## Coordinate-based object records
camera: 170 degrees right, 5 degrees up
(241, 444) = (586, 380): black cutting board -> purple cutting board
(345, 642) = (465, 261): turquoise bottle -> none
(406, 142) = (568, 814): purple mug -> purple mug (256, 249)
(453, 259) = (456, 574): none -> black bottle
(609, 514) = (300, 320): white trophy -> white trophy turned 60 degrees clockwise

---

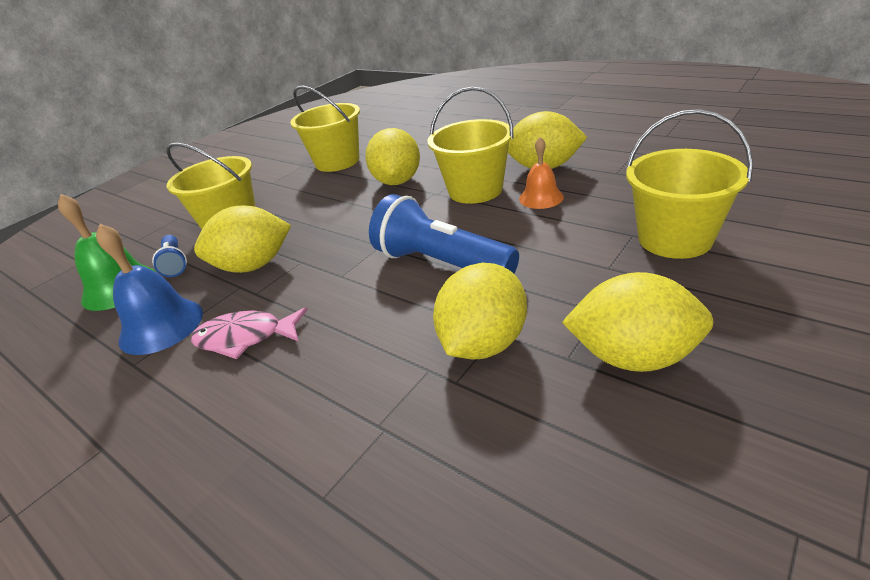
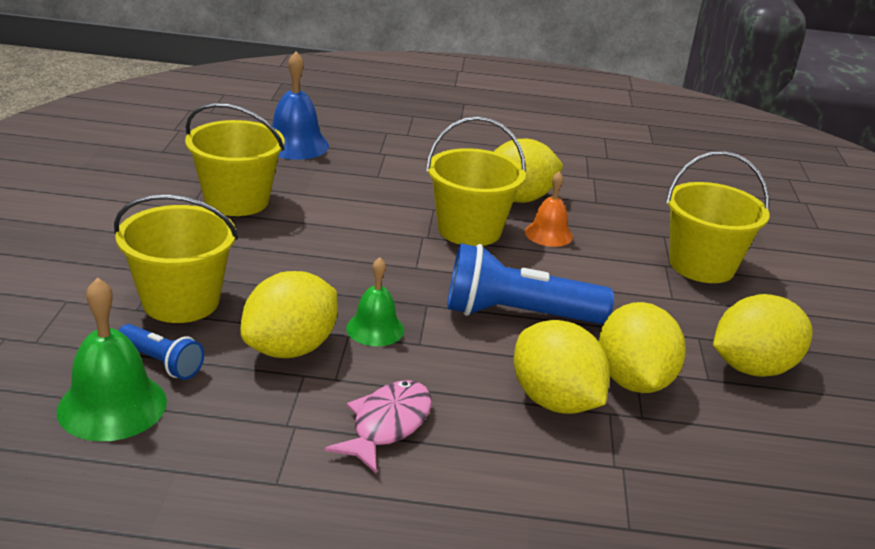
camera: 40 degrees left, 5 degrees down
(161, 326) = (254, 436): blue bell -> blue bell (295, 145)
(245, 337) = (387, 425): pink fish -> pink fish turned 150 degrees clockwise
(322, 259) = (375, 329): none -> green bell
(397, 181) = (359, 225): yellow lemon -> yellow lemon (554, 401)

## Task description
Please copy, exactly and with nothing else, the lines above beginning at the line that has "camera: 170 degrees right, 5 degrees up" and ending with the line that has "(609, 514) = (300, 320): white".

## Answer below
camera: 170 degrees right, 5 degrees up
(241, 444) = (586, 380): black cutting board -> purple cutting board
(345, 642) = (465, 261): turquoise bottle -> none
(406, 142) = (568, 814): purple mug -> purple mug (256, 249)
(453, 259) = (456, 574): none -> black bottle
(609, 514) = (300, 320): white trophy -> white trophy turned 60 degrees clockwise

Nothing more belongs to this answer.